» **Objective**: Tally the lines in the entries below that contain the string "behind", counting only exact-case matches, and reply with the number alone.

** start **

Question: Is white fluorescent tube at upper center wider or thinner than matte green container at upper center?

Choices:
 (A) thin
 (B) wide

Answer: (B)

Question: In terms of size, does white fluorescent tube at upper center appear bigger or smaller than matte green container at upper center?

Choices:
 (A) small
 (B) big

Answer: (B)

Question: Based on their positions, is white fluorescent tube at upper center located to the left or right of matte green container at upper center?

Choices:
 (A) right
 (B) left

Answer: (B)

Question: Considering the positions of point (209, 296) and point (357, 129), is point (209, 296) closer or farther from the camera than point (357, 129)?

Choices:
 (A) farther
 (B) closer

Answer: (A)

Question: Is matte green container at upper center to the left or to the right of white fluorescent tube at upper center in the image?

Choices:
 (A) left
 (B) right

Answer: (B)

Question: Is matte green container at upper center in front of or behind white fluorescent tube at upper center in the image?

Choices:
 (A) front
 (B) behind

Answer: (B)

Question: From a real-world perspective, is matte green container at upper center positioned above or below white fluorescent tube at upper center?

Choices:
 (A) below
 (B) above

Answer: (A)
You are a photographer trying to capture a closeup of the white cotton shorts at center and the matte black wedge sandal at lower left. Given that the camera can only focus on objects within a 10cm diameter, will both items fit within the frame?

** end **

» **Exercise output**: 2